*Goal of the exercise*
Return every line of the items below that contains the string "moved", copying each line in full. Case counts.

*Dataset rows*
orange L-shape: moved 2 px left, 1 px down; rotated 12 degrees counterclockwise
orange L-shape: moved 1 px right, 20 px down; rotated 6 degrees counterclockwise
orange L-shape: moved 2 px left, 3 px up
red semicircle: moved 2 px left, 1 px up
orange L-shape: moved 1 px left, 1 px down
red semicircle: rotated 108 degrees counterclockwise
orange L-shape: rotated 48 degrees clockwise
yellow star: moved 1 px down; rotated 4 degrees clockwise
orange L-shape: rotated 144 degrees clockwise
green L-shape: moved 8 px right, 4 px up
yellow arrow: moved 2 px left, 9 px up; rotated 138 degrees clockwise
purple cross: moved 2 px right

*Task output*
orange L-shape: moved 2 px left, 1 px down; rotated 12 degrees counterclockwise
orange L-shape: moved 1 px right, 20 px down; rotated 6 degrees counterclockwise
orange L-shape: moved 2 px left, 3 px up
red semicircle: moved 2 px left, 1 px up
orange L-shape: moved 1 px left, 1 px down
yellow star: moved 1 px down; rotated 4 degrees clockwise
green L-shape: moved 8 px right, 4 px up
yellow arrow: moved 2 px left, 9 px up; rotated 138 degrees clockwise
purple cross: moved 2 px right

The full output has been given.